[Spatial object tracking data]
--- START ---

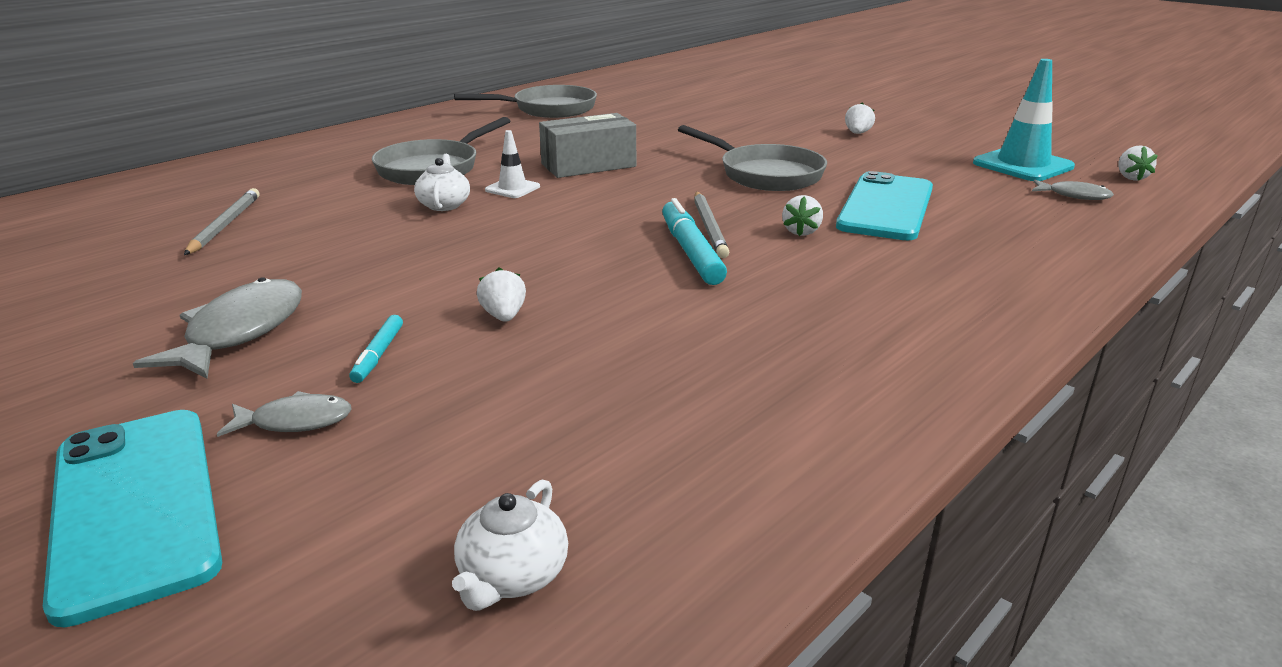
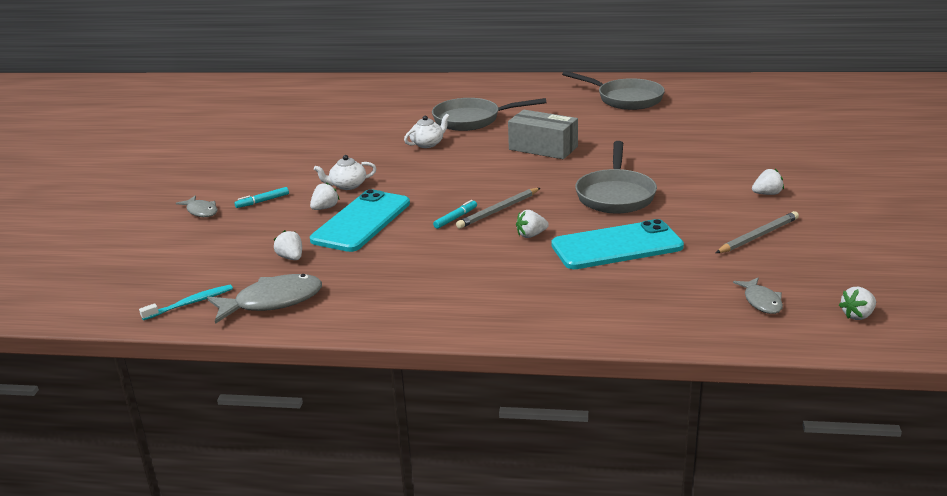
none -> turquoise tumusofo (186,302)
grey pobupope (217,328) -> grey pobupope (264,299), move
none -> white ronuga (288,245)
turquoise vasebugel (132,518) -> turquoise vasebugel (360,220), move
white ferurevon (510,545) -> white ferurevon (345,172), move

--- END ---
--- START ---

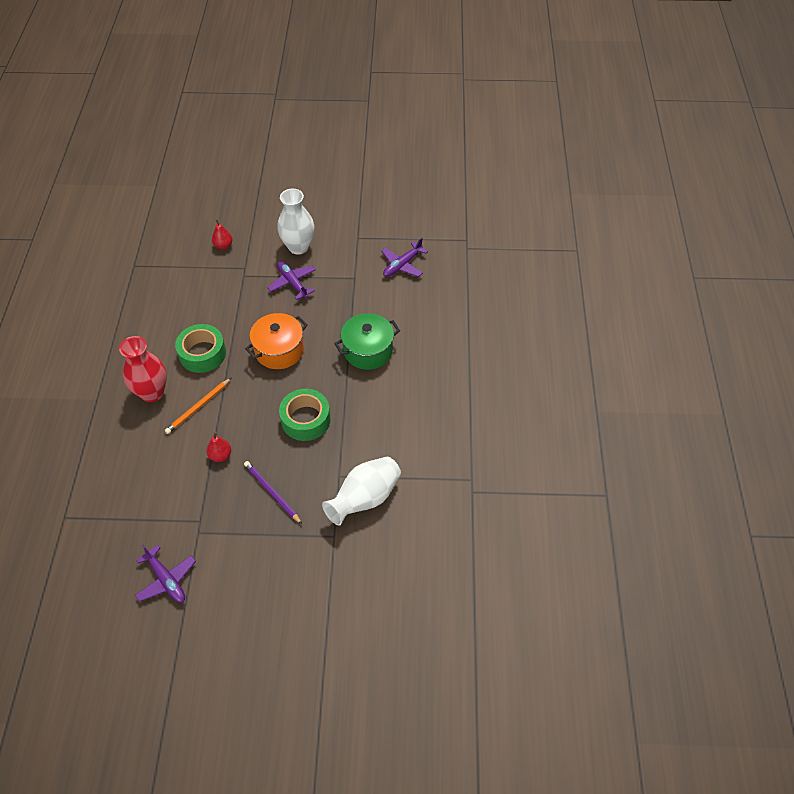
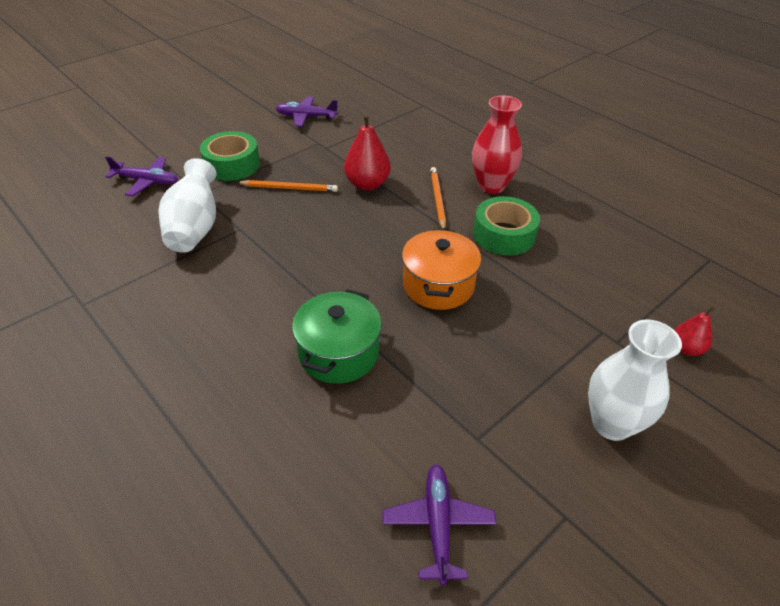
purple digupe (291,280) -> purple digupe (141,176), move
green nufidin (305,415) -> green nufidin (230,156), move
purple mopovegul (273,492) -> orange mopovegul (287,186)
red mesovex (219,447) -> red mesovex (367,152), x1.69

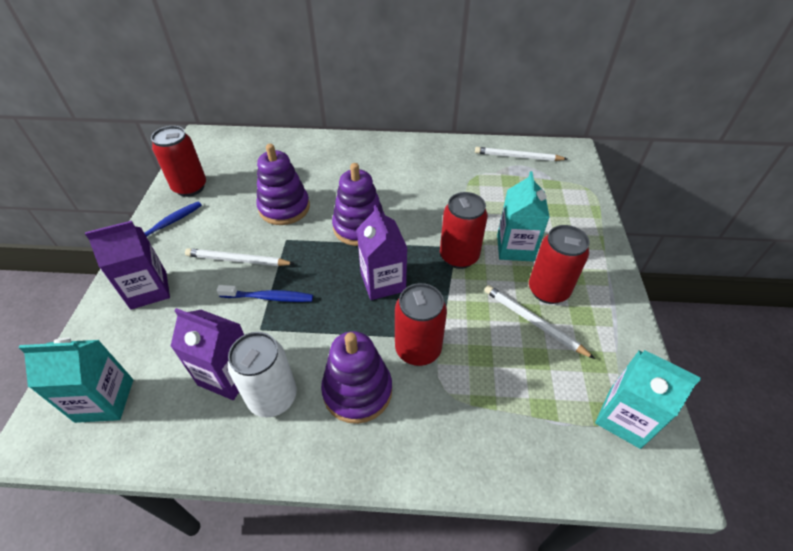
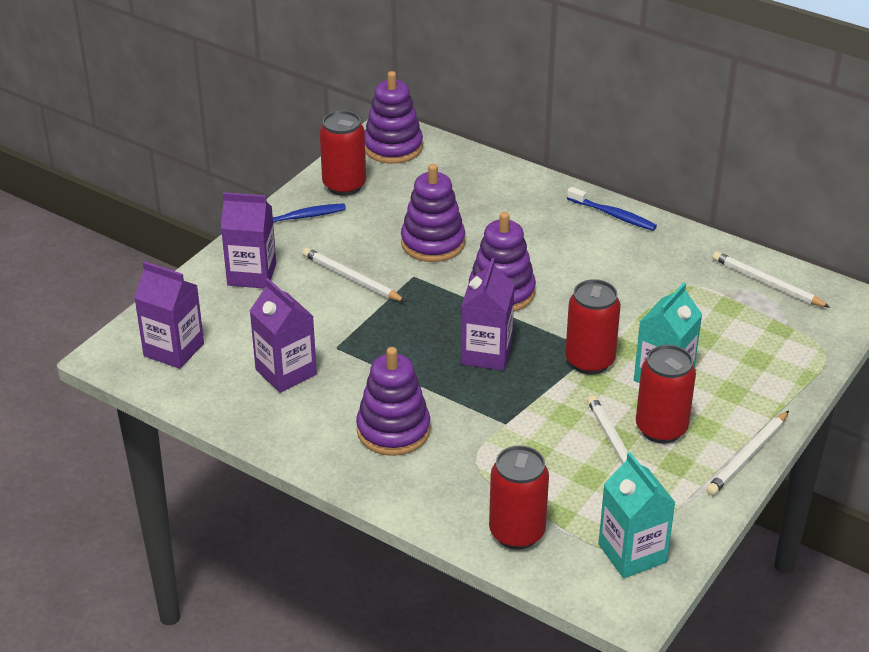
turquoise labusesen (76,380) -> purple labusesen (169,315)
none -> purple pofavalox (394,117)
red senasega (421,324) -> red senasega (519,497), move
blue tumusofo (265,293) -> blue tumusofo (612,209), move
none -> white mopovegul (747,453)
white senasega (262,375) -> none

--- END ---
--- START ---

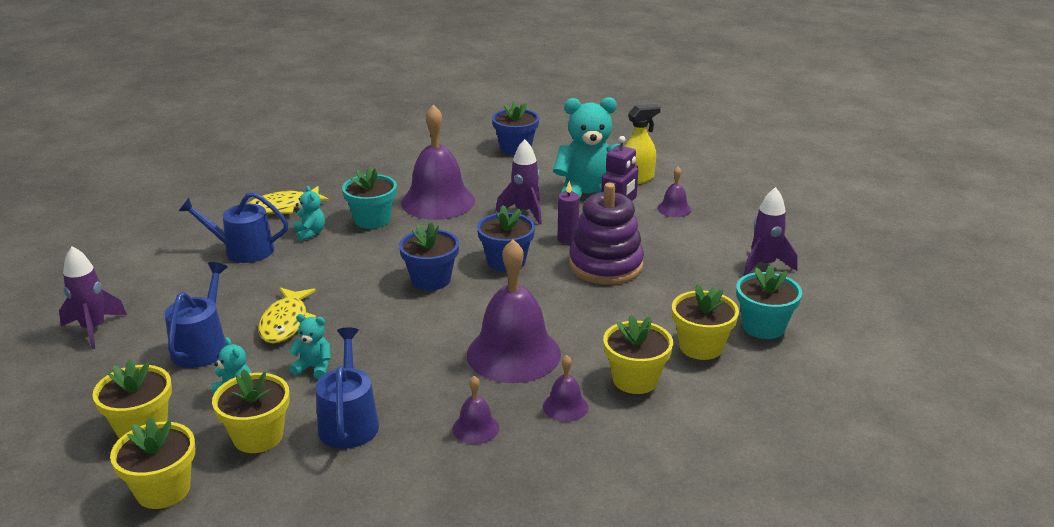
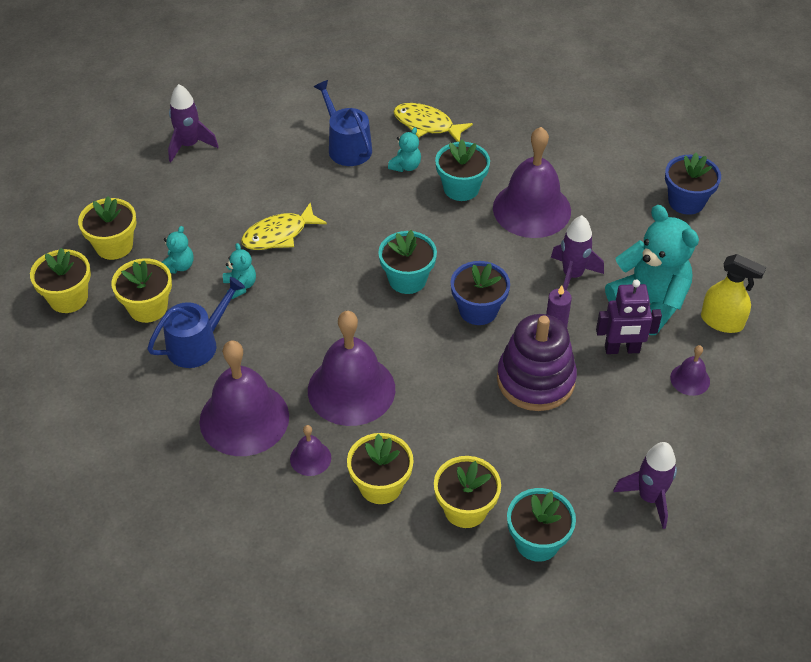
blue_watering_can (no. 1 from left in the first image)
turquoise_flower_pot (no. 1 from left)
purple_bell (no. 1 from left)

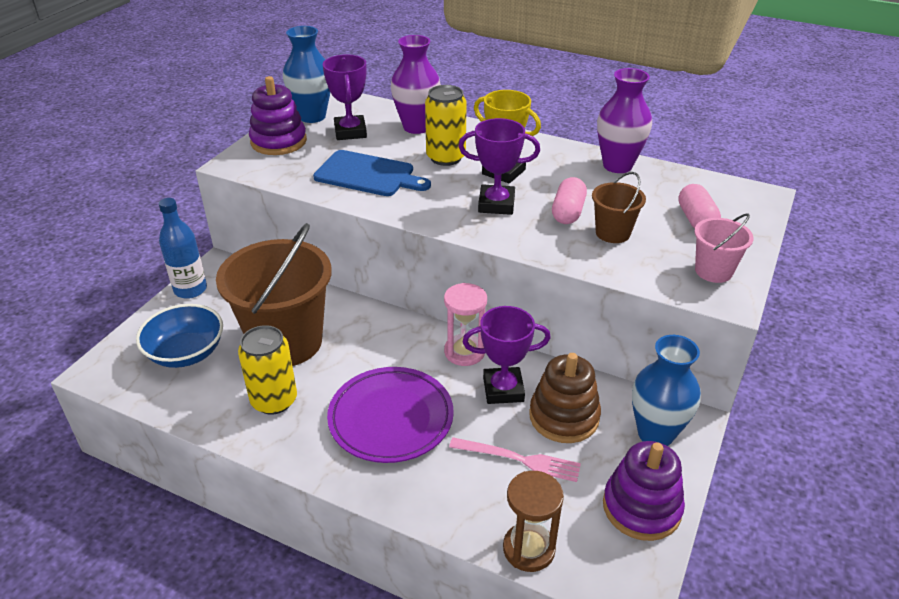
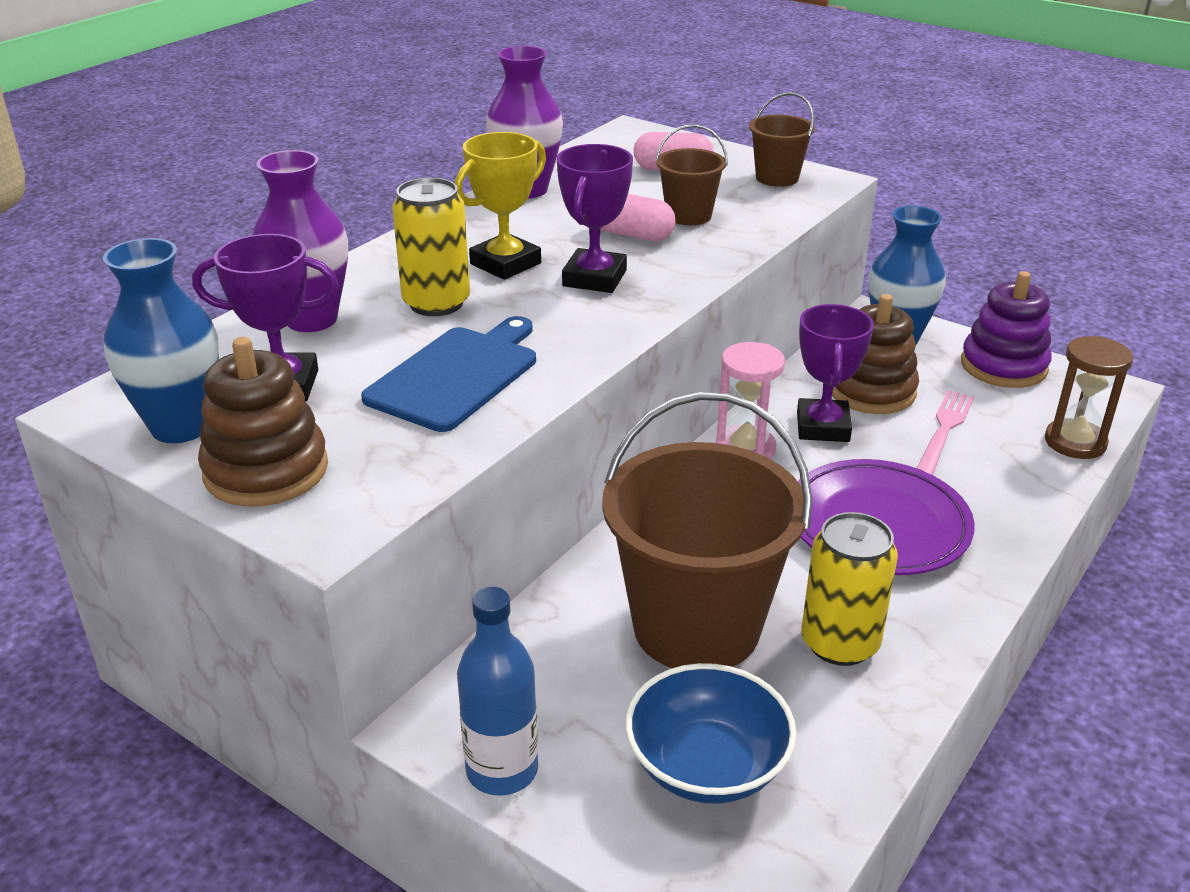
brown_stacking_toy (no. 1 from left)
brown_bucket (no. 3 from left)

--- END ---

[Aim of the exercise]:
Reproduce, exactly and only, the lines of the records above starting at the line with "green nufidin (305,415)" and ending at the line with "none -> purple pofavalox (394,117)", both included. Leave every picture out.

[Expected answer]:
green nufidin (305,415) -> green nufidin (230,156), move
purple mopovegul (273,492) -> orange mopovegul (287,186)
red mesovex (219,447) -> red mesovex (367,152), x1.69

turquoise labusesen (76,380) -> purple labusesen (169,315)
none -> purple pofavalox (394,117)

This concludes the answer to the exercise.